Before-and-after change records:
= Beginning of Section =

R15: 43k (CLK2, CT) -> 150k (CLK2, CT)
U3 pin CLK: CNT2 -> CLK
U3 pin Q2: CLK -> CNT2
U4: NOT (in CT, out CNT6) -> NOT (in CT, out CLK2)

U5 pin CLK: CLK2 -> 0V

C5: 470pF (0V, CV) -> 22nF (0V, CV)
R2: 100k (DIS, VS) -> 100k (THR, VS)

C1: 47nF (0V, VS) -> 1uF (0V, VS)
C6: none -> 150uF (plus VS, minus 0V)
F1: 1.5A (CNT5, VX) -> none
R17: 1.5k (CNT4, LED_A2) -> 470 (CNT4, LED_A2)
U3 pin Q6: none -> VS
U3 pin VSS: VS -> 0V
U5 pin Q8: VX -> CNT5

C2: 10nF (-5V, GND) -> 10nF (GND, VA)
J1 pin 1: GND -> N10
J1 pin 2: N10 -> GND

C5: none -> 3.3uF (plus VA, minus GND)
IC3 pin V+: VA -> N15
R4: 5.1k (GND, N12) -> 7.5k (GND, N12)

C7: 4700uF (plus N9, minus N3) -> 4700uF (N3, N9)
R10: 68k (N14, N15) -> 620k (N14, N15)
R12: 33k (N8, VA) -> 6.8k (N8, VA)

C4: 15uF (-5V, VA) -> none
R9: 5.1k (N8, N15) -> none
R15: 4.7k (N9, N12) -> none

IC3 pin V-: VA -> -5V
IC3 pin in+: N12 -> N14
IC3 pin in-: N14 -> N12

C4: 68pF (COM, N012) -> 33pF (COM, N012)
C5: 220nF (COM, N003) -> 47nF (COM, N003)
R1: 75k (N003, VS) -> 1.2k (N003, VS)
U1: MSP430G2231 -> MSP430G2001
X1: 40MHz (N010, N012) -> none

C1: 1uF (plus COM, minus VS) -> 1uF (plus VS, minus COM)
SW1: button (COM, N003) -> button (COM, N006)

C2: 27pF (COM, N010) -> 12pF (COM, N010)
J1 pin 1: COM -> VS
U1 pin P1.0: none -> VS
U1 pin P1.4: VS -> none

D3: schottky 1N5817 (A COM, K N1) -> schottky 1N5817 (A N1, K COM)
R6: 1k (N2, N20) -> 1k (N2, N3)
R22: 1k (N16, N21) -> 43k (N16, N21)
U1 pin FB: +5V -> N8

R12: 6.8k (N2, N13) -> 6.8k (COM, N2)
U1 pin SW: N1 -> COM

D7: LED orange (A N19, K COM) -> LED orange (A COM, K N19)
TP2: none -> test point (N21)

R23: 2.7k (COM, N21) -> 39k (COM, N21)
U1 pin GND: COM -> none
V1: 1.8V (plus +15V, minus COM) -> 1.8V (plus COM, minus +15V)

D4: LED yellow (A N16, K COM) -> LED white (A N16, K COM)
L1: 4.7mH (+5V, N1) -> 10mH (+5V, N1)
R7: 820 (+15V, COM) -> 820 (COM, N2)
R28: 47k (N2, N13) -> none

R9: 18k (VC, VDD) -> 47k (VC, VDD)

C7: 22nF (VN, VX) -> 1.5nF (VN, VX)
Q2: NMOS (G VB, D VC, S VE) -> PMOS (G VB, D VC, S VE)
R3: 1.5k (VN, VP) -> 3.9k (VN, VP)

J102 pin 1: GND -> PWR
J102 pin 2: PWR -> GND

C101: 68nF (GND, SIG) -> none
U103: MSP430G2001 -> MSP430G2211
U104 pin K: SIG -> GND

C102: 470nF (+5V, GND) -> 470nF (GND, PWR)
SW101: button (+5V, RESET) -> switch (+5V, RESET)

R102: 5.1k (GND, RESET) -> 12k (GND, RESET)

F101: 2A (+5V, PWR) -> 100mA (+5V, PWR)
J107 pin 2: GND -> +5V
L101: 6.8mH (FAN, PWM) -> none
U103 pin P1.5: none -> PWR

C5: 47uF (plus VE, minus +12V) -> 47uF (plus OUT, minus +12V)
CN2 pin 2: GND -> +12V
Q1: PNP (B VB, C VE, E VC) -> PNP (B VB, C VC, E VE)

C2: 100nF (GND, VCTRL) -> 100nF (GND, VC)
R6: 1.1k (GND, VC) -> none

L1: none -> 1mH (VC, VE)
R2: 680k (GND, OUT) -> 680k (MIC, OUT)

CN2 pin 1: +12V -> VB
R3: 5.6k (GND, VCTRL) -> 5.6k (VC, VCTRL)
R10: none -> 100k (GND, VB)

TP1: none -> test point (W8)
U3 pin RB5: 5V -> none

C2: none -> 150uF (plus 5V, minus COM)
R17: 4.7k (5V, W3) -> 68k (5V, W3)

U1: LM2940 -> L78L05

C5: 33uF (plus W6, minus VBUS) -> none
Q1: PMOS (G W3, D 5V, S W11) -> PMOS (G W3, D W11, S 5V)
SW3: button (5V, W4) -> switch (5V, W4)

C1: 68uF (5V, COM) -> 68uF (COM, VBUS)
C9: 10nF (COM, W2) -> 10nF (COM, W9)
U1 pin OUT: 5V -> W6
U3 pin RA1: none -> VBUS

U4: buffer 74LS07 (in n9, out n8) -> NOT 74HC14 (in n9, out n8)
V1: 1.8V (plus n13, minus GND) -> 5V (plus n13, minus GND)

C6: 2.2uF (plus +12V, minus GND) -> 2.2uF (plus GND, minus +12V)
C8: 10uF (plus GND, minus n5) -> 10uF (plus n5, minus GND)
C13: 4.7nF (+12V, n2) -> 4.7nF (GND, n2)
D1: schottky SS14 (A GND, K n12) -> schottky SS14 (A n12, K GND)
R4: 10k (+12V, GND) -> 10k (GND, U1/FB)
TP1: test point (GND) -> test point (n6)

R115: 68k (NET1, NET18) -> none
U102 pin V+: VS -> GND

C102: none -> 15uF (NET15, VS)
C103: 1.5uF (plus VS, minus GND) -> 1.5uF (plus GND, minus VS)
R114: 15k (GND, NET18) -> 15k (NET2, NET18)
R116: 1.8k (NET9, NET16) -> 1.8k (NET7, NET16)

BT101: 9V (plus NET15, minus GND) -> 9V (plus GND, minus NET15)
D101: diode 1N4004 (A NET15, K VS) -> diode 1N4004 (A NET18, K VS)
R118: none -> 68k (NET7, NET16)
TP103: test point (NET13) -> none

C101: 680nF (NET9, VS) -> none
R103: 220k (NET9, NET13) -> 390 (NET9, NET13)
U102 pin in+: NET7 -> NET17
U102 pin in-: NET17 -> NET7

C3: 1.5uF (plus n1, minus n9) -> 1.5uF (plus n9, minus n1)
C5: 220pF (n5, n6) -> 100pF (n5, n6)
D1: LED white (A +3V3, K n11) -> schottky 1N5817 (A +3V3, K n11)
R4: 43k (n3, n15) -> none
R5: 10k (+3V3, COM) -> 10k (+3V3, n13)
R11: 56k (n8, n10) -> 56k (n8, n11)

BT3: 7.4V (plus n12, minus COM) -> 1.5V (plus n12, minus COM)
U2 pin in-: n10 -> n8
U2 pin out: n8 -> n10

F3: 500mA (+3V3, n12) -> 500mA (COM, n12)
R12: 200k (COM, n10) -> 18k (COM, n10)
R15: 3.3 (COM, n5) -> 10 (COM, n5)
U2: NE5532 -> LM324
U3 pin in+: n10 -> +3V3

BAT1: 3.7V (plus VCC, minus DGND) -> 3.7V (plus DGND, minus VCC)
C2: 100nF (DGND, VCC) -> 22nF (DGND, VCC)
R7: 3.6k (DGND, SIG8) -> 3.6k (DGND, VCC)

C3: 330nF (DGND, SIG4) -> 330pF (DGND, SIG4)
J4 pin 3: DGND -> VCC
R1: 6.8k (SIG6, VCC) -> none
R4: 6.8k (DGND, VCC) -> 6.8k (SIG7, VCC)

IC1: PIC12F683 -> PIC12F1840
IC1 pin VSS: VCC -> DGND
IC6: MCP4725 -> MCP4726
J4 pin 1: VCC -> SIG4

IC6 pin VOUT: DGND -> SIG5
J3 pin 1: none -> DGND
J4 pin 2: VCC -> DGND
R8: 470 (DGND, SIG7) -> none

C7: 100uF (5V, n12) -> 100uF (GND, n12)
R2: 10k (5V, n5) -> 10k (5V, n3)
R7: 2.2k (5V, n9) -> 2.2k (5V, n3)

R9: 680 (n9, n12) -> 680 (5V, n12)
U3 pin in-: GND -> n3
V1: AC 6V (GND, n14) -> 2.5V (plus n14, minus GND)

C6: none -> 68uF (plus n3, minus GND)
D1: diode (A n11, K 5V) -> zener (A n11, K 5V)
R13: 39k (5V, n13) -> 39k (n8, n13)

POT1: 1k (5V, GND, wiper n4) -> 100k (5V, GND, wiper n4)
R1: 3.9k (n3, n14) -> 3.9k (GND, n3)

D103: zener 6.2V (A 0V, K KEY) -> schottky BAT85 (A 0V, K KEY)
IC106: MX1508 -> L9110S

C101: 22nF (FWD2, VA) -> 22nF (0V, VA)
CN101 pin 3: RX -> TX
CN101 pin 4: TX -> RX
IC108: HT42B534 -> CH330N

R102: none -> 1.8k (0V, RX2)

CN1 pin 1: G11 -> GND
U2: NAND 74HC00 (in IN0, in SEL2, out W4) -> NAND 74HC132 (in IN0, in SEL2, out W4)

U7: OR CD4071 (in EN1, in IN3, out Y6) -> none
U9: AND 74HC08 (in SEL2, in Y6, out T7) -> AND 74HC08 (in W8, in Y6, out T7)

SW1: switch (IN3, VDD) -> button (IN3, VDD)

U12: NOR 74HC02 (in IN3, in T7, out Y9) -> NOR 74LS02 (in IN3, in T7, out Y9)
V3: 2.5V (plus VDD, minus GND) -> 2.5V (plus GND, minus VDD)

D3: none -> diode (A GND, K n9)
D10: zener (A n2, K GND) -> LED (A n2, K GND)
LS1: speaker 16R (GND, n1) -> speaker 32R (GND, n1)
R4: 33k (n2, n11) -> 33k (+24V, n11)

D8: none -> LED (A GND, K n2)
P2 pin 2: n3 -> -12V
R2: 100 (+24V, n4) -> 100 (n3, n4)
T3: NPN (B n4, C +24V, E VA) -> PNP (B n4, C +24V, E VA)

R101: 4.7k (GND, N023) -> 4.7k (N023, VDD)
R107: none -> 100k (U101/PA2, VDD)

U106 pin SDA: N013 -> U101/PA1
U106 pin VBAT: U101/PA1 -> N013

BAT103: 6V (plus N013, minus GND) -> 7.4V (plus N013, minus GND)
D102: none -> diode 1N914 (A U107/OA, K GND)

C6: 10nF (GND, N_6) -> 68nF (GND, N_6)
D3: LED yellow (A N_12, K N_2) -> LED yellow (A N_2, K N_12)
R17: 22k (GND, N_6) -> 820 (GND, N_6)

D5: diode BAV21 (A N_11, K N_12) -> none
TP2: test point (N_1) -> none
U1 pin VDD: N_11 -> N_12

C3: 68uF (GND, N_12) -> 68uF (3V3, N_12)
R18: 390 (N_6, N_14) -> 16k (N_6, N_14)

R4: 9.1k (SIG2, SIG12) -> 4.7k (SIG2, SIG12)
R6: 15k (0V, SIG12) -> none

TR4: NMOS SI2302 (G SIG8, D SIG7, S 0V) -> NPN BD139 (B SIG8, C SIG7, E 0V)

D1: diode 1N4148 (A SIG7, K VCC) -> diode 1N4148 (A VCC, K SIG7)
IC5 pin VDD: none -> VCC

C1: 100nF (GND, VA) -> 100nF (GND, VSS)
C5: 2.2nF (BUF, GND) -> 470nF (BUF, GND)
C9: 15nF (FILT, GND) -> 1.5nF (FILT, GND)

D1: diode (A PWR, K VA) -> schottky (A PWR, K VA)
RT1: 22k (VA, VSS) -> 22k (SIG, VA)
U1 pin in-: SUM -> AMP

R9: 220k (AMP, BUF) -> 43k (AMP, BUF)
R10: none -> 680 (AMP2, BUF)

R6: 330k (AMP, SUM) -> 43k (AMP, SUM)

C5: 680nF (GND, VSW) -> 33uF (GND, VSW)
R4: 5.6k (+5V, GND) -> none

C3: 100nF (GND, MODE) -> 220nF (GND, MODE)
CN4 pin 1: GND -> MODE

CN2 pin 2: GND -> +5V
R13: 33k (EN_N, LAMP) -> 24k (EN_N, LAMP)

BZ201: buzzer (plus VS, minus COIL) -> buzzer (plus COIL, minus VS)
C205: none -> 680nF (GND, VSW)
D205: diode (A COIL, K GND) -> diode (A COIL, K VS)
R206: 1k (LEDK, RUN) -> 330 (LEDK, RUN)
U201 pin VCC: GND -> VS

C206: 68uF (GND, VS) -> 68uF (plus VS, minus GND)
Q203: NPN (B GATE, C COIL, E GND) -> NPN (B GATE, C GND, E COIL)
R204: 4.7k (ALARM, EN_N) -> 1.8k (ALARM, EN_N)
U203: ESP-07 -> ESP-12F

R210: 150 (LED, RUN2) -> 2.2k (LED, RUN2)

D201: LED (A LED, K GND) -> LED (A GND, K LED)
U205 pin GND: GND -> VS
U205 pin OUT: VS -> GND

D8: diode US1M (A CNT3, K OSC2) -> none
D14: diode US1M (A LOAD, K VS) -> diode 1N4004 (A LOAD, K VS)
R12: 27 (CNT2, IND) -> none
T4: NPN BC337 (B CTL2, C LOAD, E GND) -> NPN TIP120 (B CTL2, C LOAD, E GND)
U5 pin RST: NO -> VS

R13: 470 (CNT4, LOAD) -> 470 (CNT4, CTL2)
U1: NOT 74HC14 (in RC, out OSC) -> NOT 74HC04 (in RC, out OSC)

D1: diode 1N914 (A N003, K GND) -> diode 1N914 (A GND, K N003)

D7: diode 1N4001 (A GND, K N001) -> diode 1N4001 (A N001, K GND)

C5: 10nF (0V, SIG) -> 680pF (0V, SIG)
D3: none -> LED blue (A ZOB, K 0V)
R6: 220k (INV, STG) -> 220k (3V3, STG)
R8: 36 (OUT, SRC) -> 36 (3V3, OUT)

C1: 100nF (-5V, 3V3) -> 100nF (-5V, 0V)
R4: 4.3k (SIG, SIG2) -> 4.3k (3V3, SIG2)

= End of Section =

__What to do__
The range runs from the line above containing "IC108: HT42B534 -> CH330N" to the line containing "R18: 390 (N_6, N_14) -> 16k (N_6, N_14)", inclusive. Restate those lines word for word and no others.

__Finished exercise__
IC108: HT42B534 -> CH330N

R102: none -> 1.8k (0V, RX2)

CN1 pin 1: G11 -> GND
U2: NAND 74HC00 (in IN0, in SEL2, out W4) -> NAND 74HC132 (in IN0, in SEL2, out W4)

U7: OR CD4071 (in EN1, in IN3, out Y6) -> none
U9: AND 74HC08 (in SEL2, in Y6, out T7) -> AND 74HC08 (in W8, in Y6, out T7)

SW1: switch (IN3, VDD) -> button (IN3, VDD)

U12: NOR 74HC02 (in IN3, in T7, out Y9) -> NOR 74LS02 (in IN3, in T7, out Y9)
V3: 2.5V (plus VDD, minus GND) -> 2.5V (plus GND, minus VDD)

D3: none -> diode (A GND, K n9)
D10: zener (A n2, K GND) -> LED (A n2, K GND)
LS1: speaker 16R (GND, n1) -> speaker 32R (GND, n1)
R4: 33k (n2, n11) -> 33k (+24V, n11)

D8: none -> LED (A GND, K n2)
P2 pin 2: n3 -> -12V
R2: 100 (+24V, n4) -> 100 (n3, n4)
T3: NPN (B n4, C +24V, E VA) -> PNP (B n4, C +24V, E VA)

R101: 4.7k (GND, N023) -> 4.7k (N023, VDD)
R107: none -> 100k (U101/PA2, VDD)

U106 pin SDA: N013 -> U101/PA1
U106 pin VBAT: U101/PA1 -> N013

BAT103: 6V (plus N013, minus GND) -> 7.4V (plus N013, minus GND)
D102: none -> diode 1N914 (A U107/OA, K GND)

C6: 10nF (GND, N_6) -> 68nF (GND, N_6)
D3: LED yellow (A N_12, K N_2) -> LED yellow (A N_2, K N_12)
R17: 22k (GND, N_6) -> 820 (GND, N_6)

D5: diode BAV21 (A N_11, K N_12) -> none
TP2: test point (N_1) -> none
U1 pin VDD: N_11 -> N_12

C3: 68uF (GND, N_12) -> 68uF (3V3, N_12)
R18: 390 (N_6, N_14) -> 16k (N_6, N_14)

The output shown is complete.